Records for the task START

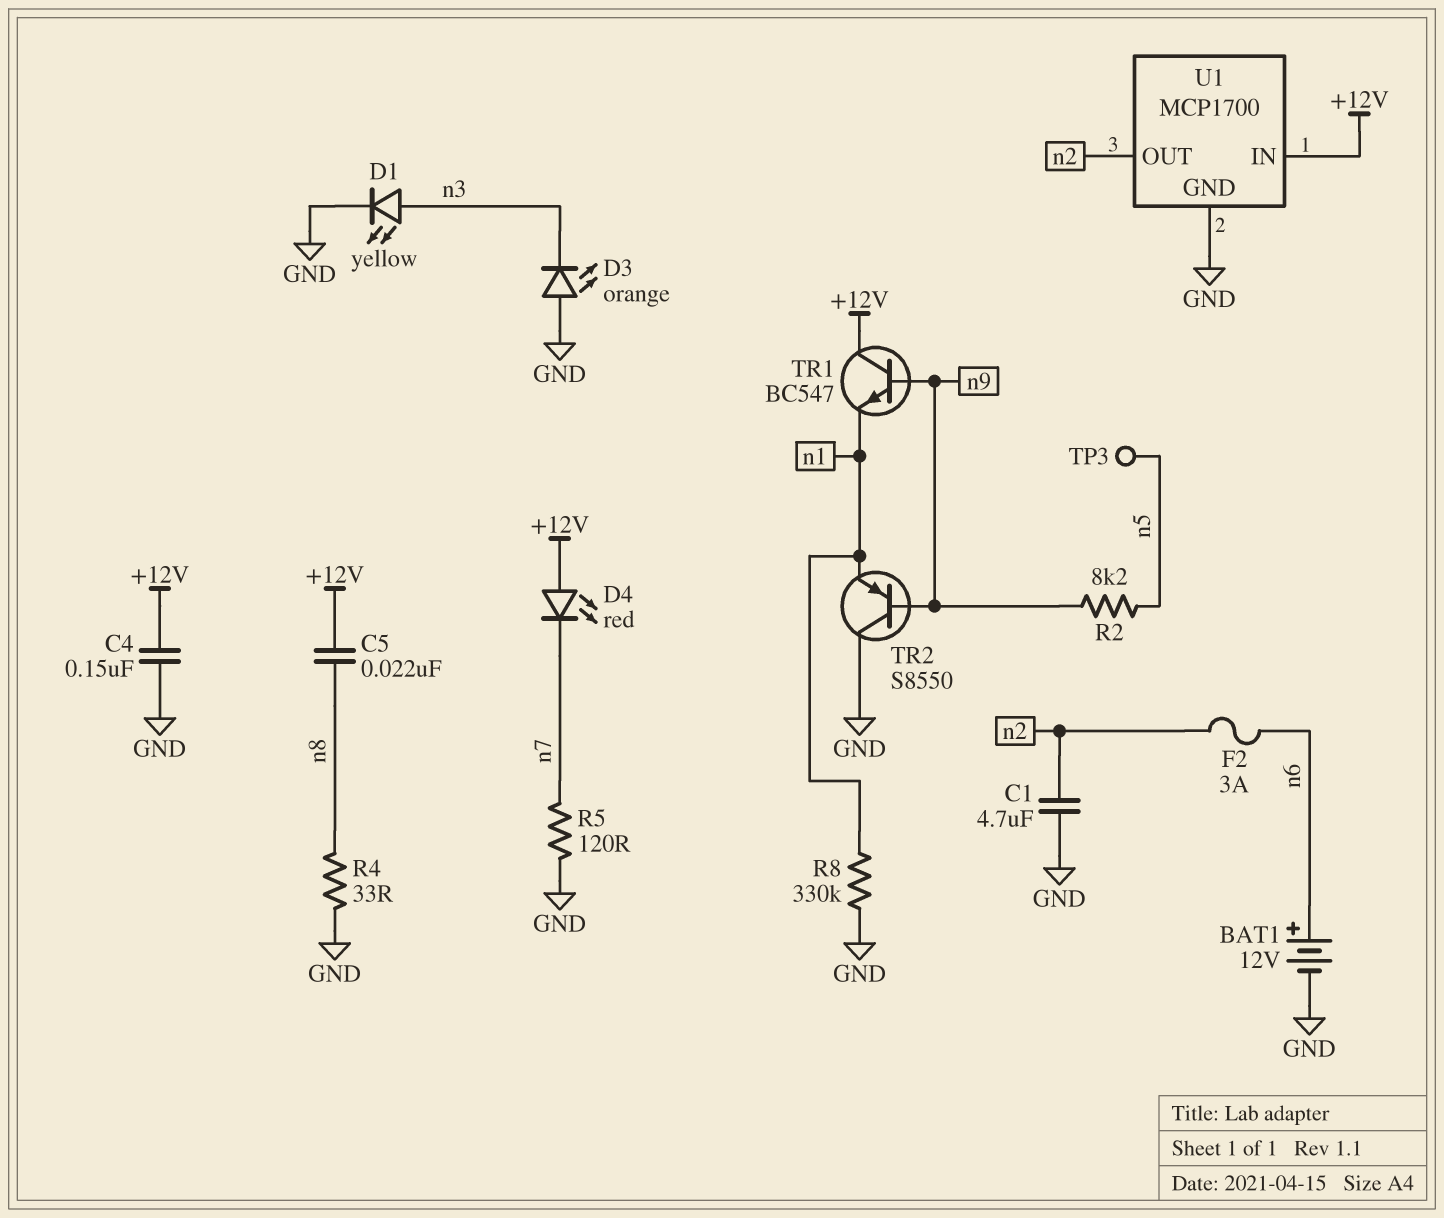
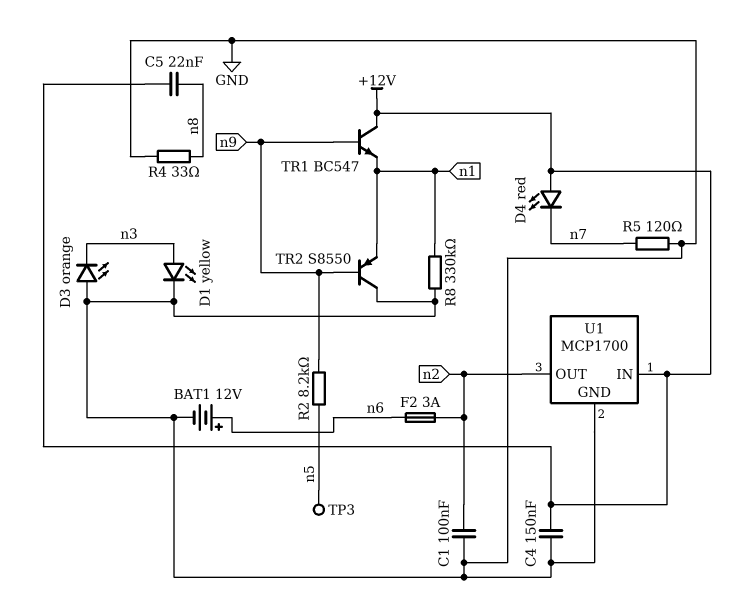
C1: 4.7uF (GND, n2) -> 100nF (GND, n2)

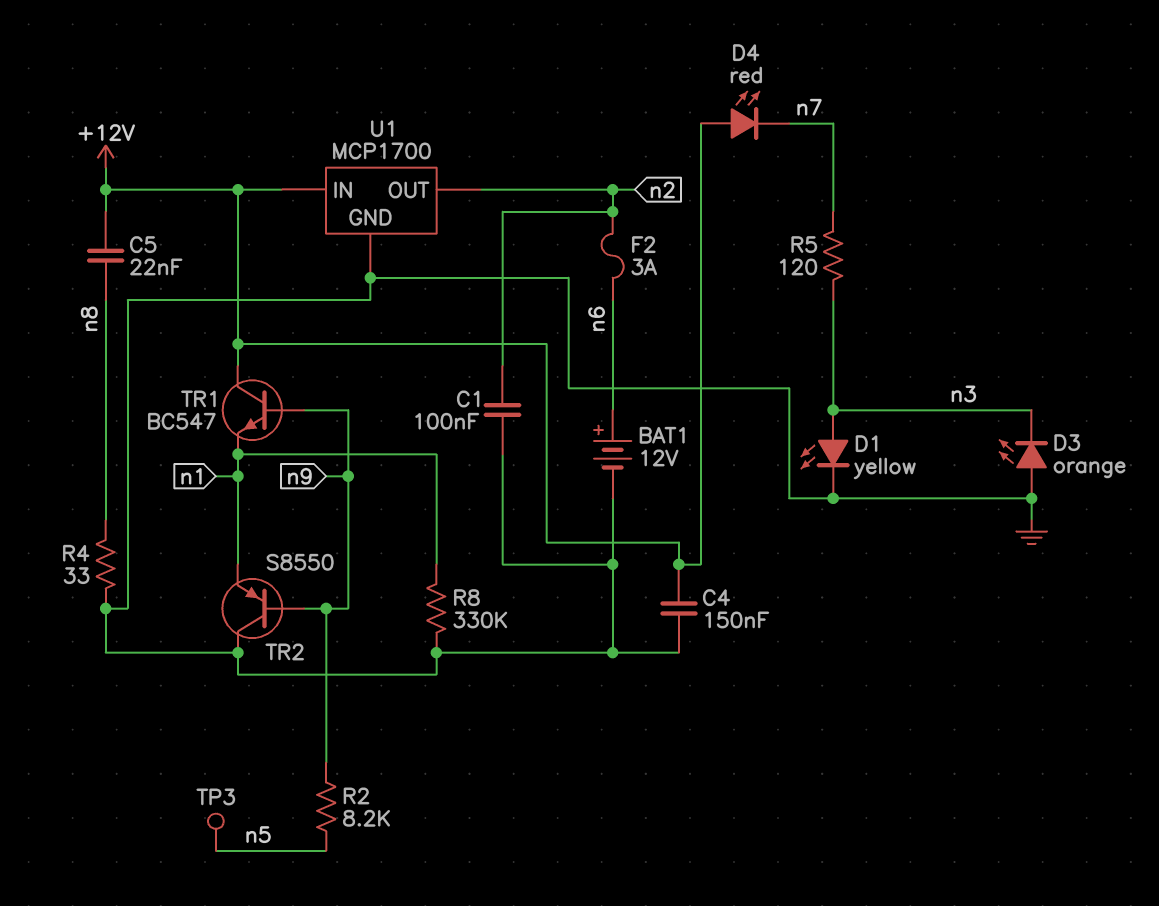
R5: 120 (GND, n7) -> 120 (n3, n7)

Records for the task END
Records for the task START

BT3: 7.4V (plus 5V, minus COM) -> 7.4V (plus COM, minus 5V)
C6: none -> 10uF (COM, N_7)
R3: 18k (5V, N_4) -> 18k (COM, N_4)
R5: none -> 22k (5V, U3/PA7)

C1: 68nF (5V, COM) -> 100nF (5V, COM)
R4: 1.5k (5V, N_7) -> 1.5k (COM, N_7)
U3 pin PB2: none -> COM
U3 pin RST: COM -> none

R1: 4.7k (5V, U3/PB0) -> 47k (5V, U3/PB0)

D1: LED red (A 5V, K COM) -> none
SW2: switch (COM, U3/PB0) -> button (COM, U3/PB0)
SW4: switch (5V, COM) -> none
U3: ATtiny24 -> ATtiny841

Records for the task END

* _Task details_: Copy range, inclusive: the line holding "U3 pin PB2: none -> COM" to the line holding "U3: ATtiny24 -> ATtiny841". Reproduce exactly those lines of the records above and no others.

* _Answer space_:
U3 pin PB2: none -> COM
U3 pin RST: COM -> none

R1: 4.7k (5V, U3/PB0) -> 47k (5V, U3/PB0)

D1: LED red (A 5V, K COM) -> none
SW2: switch (COM, U3/PB0) -> button (COM, U3/PB0)
SW4: switch (5V, COM) -> none
U3: ATtiny24 -> ATtiny841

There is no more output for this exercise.